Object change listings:

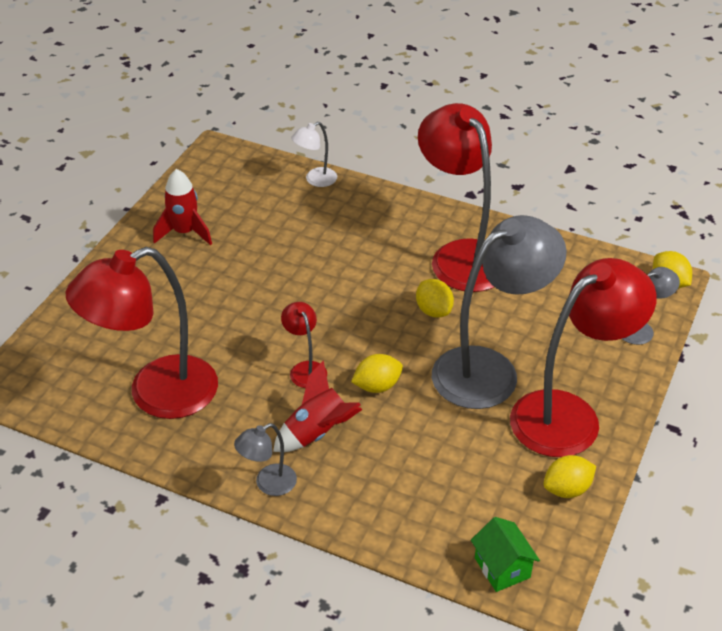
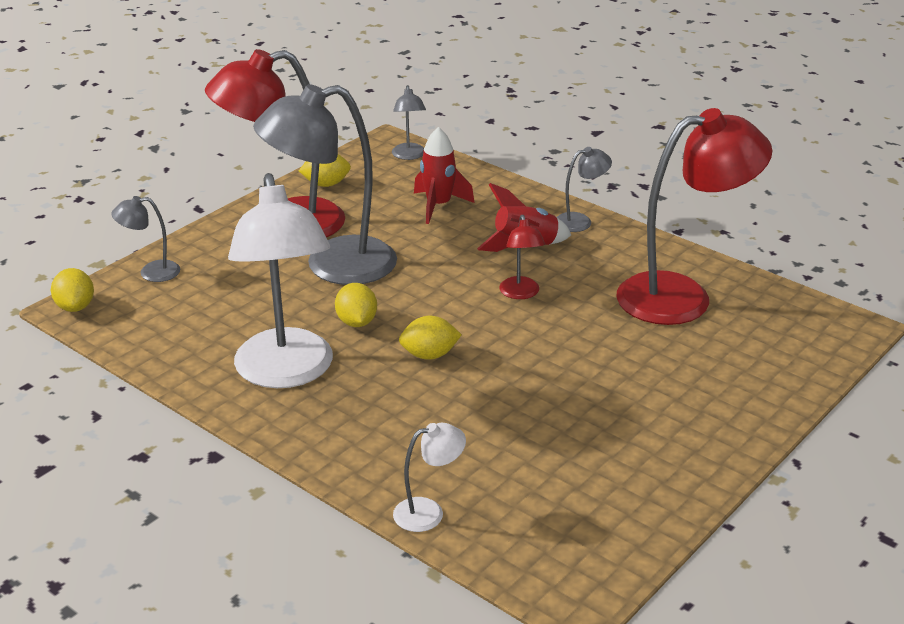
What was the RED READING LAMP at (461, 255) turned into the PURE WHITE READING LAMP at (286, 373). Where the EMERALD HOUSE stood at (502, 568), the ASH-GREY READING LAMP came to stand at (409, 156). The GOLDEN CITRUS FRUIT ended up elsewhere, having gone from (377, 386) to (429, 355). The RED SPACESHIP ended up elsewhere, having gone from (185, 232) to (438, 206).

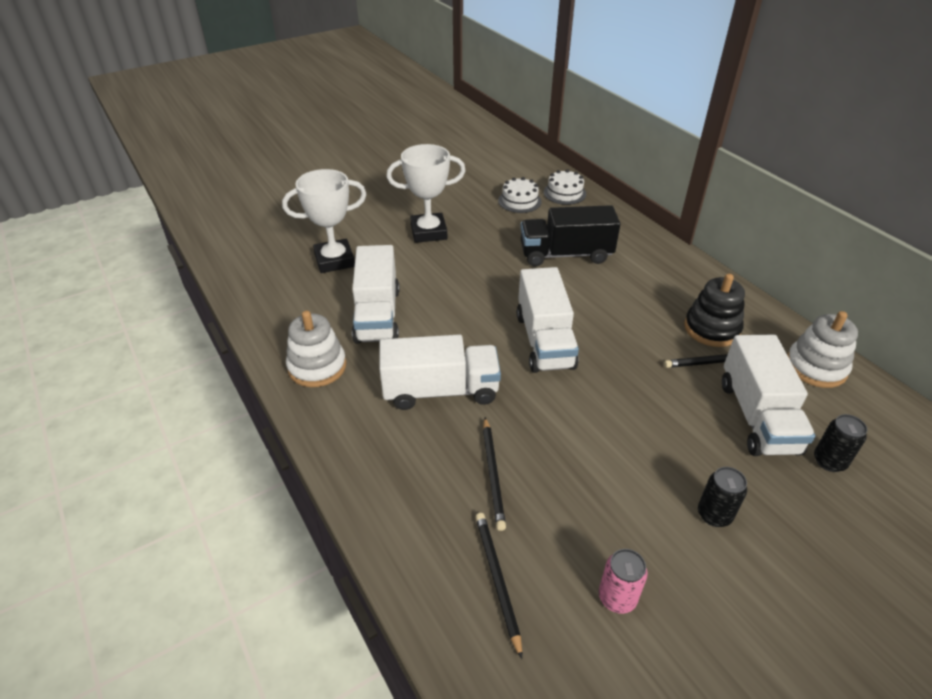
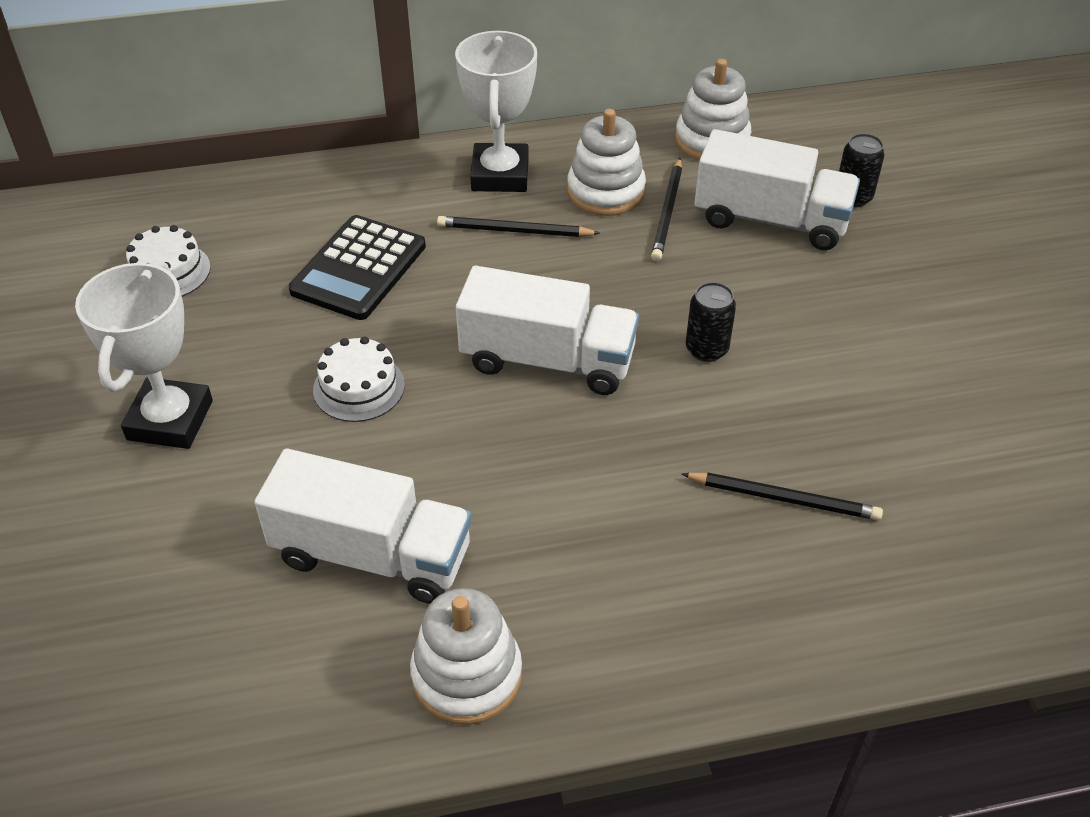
Where the BLACK LORRY stood at (565, 254), the BLACK ADDING MACHINE came to stand at (358, 268). The PURE WHITE LAYER CAKE ended up elsewhere, having gone from (564, 193) to (359, 387). The BLACK WOODEN PENCIL ended up elsewhere, having gone from (497, 580) to (514, 231). The PURE WHITE TROPHY ended up elsewhere, having gone from (334, 260) to (500, 175). What was the BLACK STACKING TOY at (711, 329) turned into the PURE WHITE STACKING TOY at (606, 191). The BLACK SODA CAN ended up elsewhere, having gone from (714, 515) to (706, 349). The second view lost the PURE WHITE LORRY at (440, 391). The second view lost the ROSY SODA CAN at (617, 598).

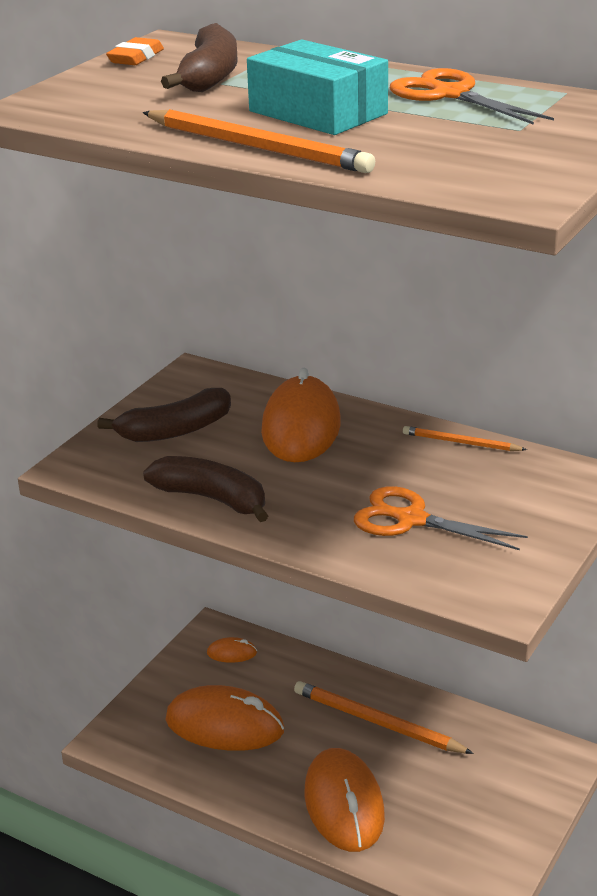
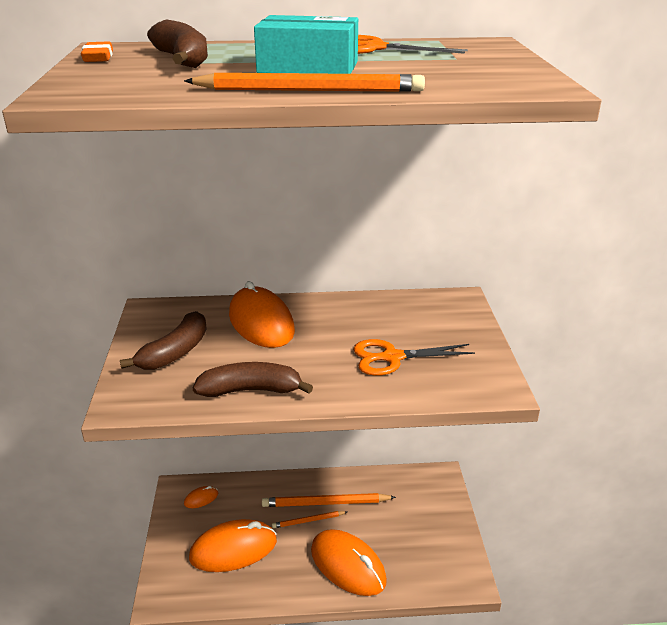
The BRIGHT ORANGE WOODEN PENCIL ended up elsewhere, having gone from (461, 443) to (308, 521).

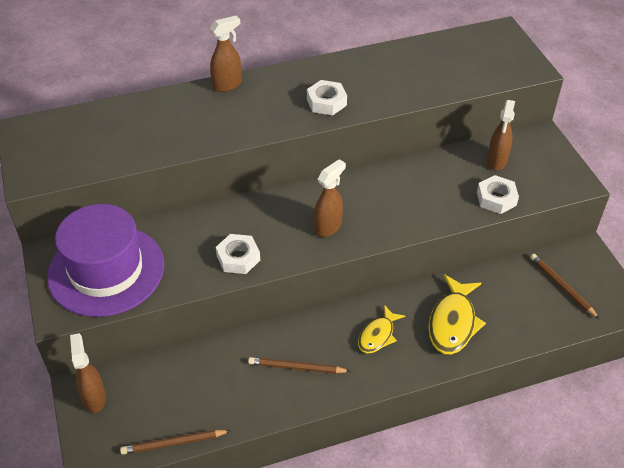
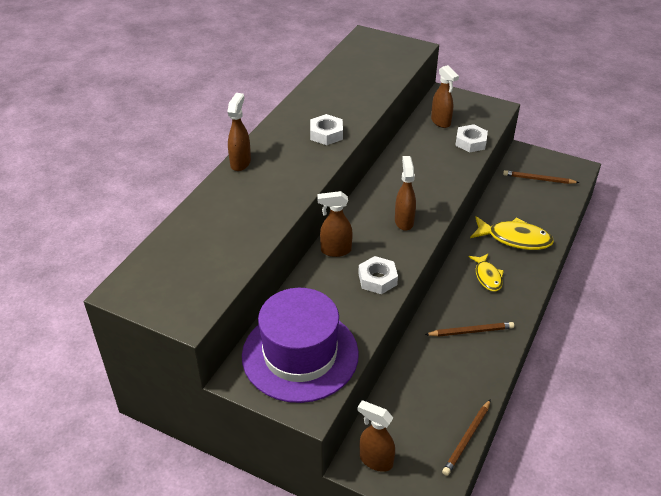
The second view gained the RUSSET SPRAY CLEANER at (335, 250). The RUSSET WOODEN PENCIL at (297, 367) ended up facing another way, 150 degrees counterclockwise from before. The GOLDEN TOY FISH at (453, 322) ended up facing another way, 45 degrees counterclockwise from before.

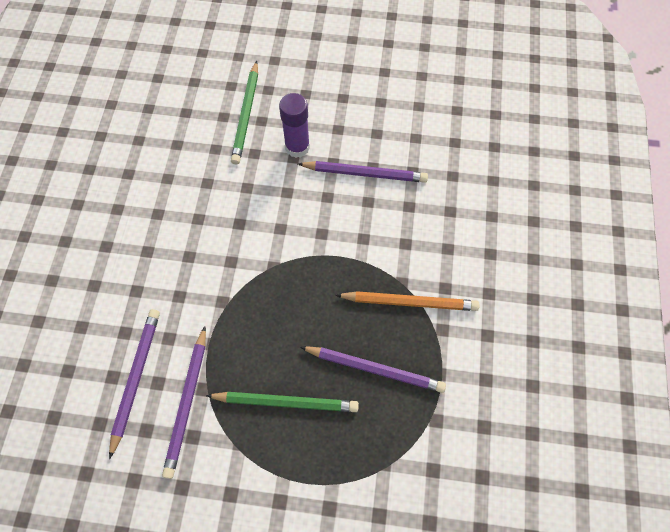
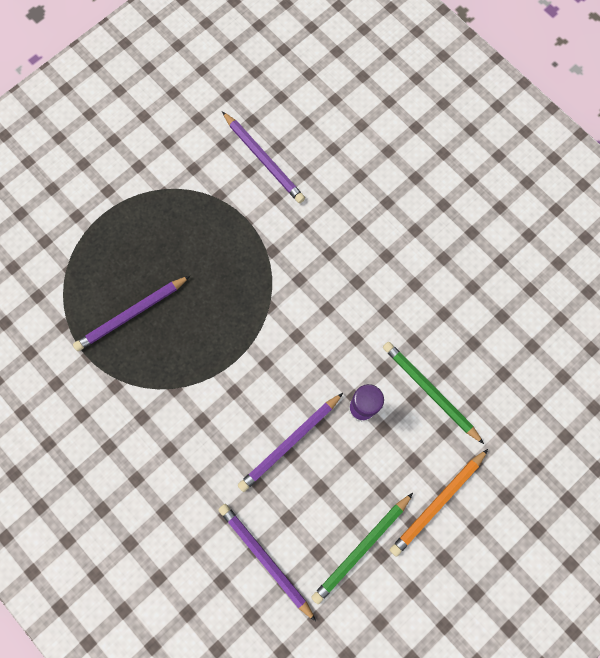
The PURPLE WOODEN PENCIL ended up elsewhere, having gone from (187, 403) to (265, 559). The EMERALD WOODEN PENCIL ended up elsewhere, having gone from (286, 402) to (361, 548). The BRIGHT ORANGE WOODEN PENCIL ended up elsewhere, having gone from (409, 302) to (437, 503).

== YOUR GOAL ==
Without the pictures, please output every record exactly.

== COMPLETED EXERCISE ==
What was the RED READING LAMP at (461, 255) turned into the PURE WHITE READING LAMP at (286, 373). Where the EMERALD HOUSE stood at (502, 568), the ASH-GREY READING LAMP came to stand at (409, 156). The GOLDEN CITRUS FRUIT ended up elsewhere, having gone from (377, 386) to (429, 355). The RED SPACESHIP ended up elsewhere, having gone from (185, 232) to (438, 206).

Where the BLACK LORRY stood at (565, 254), the BLACK ADDING MACHINE came to stand at (358, 268). The PURE WHITE LAYER CAKE ended up elsewhere, having gone from (564, 193) to (359, 387). The BLACK WOODEN PENCIL ended up elsewhere, having gone from (497, 580) to (514, 231). The PURE WHITE TROPHY ended up elsewhere, having gone from (334, 260) to (500, 175). What was the BLACK STACKING TOY at (711, 329) turned into the PURE WHITE STACKING TOY at (606, 191). The BLACK SODA CAN ended up elsewhere, having gone from (714, 515) to (706, 349). The second view lost the PURE WHITE LORRY at (440, 391). The second view lost the ROSY SODA CAN at (617, 598).

The BRIGHT ORANGE WOODEN PENCIL ended up elsewhere, having gone from (461, 443) to (308, 521).

The second view gained the RUSSET SPRAY CLEANER at (335, 250). The RUSSET WOODEN PENCIL at (297, 367) ended up facing another way, 150 degrees counterclockwise from before. The GOLDEN TOY FISH at (453, 322) ended up facing another way, 45 degrees counterclockwise from before.

The PURPLE WOODEN PENCIL ended up elsewhere, having gone from (187, 403) to (265, 559). The EMERALD WOODEN PENCIL ended up elsewhere, having gone from (286, 402) to (361, 548). The BRIGHT ORANGE WOODEN PENCIL ended up elsewhere, having gone from (409, 302) to (437, 503).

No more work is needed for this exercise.